(Given data)

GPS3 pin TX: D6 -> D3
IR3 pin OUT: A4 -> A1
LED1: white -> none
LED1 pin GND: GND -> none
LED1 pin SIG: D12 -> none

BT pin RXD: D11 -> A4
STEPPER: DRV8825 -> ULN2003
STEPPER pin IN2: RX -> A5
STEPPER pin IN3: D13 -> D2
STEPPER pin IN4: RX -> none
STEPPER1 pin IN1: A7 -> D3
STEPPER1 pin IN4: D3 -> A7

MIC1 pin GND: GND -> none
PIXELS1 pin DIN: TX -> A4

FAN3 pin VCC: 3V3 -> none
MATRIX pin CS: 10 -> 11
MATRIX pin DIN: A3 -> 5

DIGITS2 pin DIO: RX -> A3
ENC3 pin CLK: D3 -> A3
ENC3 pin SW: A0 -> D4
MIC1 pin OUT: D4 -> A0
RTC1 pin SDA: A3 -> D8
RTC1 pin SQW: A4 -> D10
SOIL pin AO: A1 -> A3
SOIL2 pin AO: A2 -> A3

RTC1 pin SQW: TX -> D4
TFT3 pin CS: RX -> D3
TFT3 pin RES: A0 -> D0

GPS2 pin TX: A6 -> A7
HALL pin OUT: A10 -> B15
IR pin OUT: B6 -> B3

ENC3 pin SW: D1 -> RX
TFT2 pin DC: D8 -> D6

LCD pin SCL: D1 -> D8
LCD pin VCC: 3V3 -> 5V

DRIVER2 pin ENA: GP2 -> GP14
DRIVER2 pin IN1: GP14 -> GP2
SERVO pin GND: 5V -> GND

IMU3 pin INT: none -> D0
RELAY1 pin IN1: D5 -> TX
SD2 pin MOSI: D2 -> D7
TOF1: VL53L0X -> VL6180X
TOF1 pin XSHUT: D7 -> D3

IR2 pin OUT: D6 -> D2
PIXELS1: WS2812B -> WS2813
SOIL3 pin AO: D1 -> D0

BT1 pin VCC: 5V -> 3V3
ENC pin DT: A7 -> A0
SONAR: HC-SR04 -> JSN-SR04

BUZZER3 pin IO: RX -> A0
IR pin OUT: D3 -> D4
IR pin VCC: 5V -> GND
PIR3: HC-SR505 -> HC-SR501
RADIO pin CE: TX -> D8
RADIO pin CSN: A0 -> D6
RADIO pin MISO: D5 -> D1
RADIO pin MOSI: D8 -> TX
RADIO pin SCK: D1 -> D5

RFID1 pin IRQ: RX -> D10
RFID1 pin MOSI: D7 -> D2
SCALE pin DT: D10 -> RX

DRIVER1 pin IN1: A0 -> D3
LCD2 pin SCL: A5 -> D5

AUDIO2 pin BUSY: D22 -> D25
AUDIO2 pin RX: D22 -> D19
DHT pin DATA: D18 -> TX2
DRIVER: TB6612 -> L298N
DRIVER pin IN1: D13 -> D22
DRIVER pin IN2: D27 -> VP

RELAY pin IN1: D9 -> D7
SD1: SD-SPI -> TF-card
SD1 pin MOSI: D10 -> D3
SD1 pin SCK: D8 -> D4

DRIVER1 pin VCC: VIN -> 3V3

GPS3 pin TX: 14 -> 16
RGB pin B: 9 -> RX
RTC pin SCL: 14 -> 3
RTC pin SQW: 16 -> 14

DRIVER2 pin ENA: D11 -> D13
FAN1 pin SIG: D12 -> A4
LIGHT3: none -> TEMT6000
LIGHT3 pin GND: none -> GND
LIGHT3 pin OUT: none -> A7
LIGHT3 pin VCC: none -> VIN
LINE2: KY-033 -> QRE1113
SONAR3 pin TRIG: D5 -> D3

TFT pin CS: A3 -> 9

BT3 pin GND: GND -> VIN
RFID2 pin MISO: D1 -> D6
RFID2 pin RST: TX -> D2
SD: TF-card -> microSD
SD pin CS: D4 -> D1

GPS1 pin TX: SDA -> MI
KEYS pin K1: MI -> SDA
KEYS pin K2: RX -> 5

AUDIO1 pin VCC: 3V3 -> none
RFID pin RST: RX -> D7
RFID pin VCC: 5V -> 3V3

(End Given data)

◆ **Exercise**:
Look above for the line that contains "MIC1 pin OUT: D4 -> A0". Starting there, transcribe every line exactly until you have copied the line that contains "RELAY1 pin IN1: D5 -> TX".

◆ **Response to this task**:
MIC1 pin OUT: D4 -> A0
RTC1 pin SDA: A3 -> D8
RTC1 pin SQW: A4 -> D10
SOIL pin AO: A1 -> A3
SOIL2 pin AO: A2 -> A3

RTC1 pin SQW: TX -> D4
TFT3 pin CS: RX -> D3
TFT3 pin RES: A0 -> D0

GPS2 pin TX: A6 -> A7
HALL pin OUT: A10 -> B15
IR pin OUT: B6 -> B3

ENC3 pin SW: D1 -> RX
TFT2 pin DC: D8 -> D6

LCD pin SCL: D1 -> D8
LCD pin VCC: 3V3 -> 5V

DRIVER2 pin ENA: GP2 -> GP14
DRIVER2 pin IN1: GP14 -> GP2
SERVO pin GND: 5V -> GND

IMU3 pin INT: none -> D0
RELAY1 pin IN1: D5 -> TX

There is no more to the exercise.